Segment Open

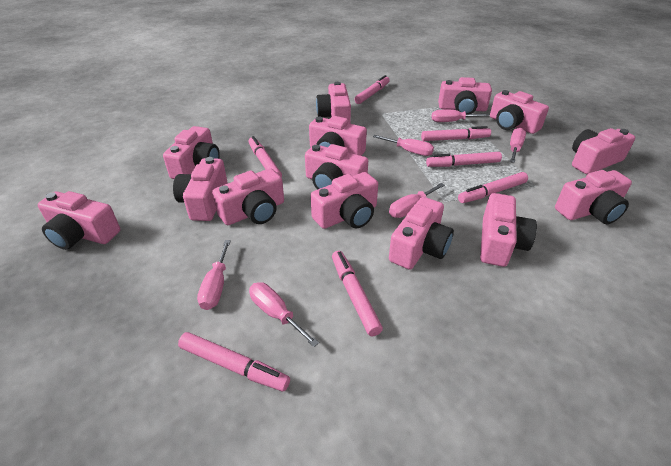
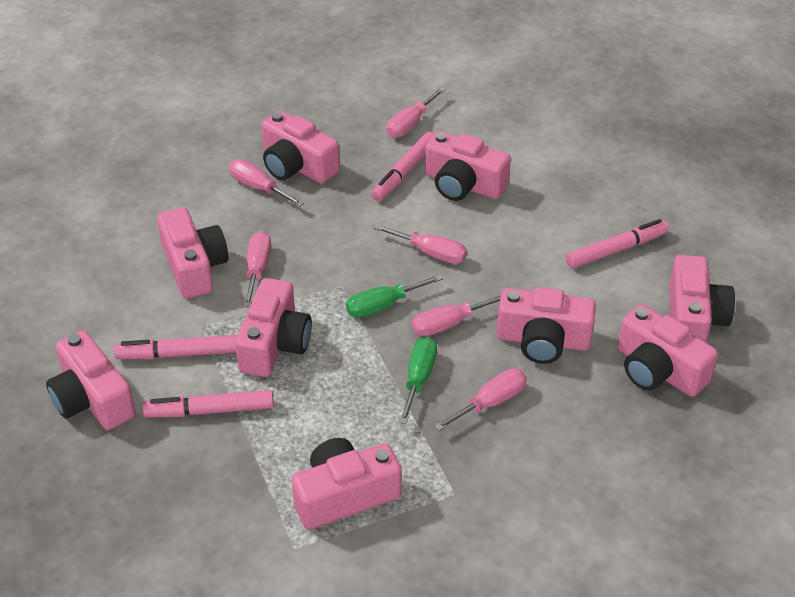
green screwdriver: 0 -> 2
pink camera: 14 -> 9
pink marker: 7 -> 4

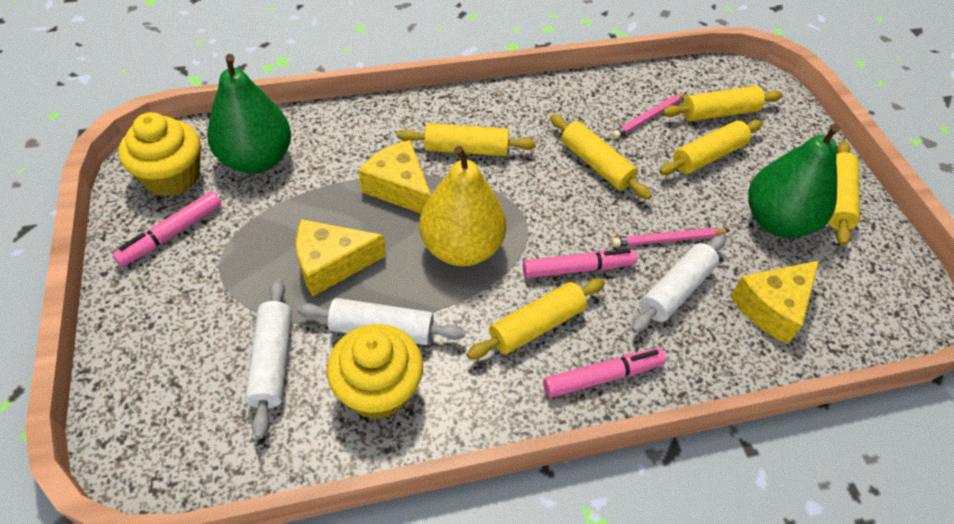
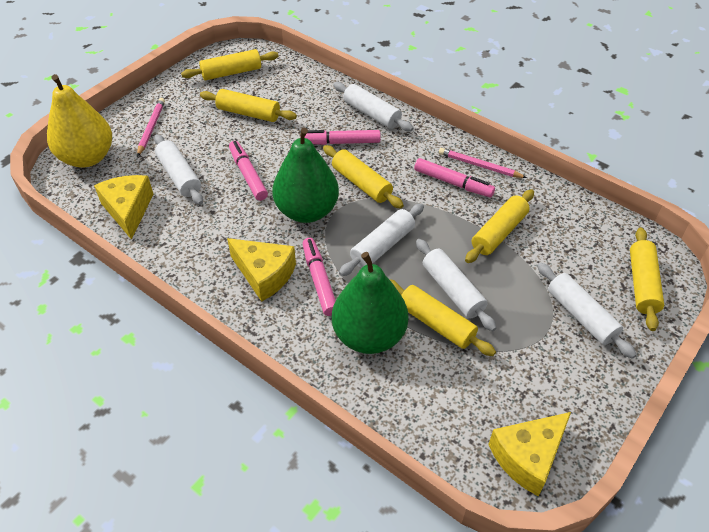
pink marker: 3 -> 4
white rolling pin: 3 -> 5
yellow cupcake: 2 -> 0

Segment Closed

Output the lines from the one with "pink marker: 3 -> 4" to the final line of the entries above, exactly as they stand, please, and nothing else.

pink marker: 3 -> 4
white rolling pin: 3 -> 5
yellow cupcake: 2 -> 0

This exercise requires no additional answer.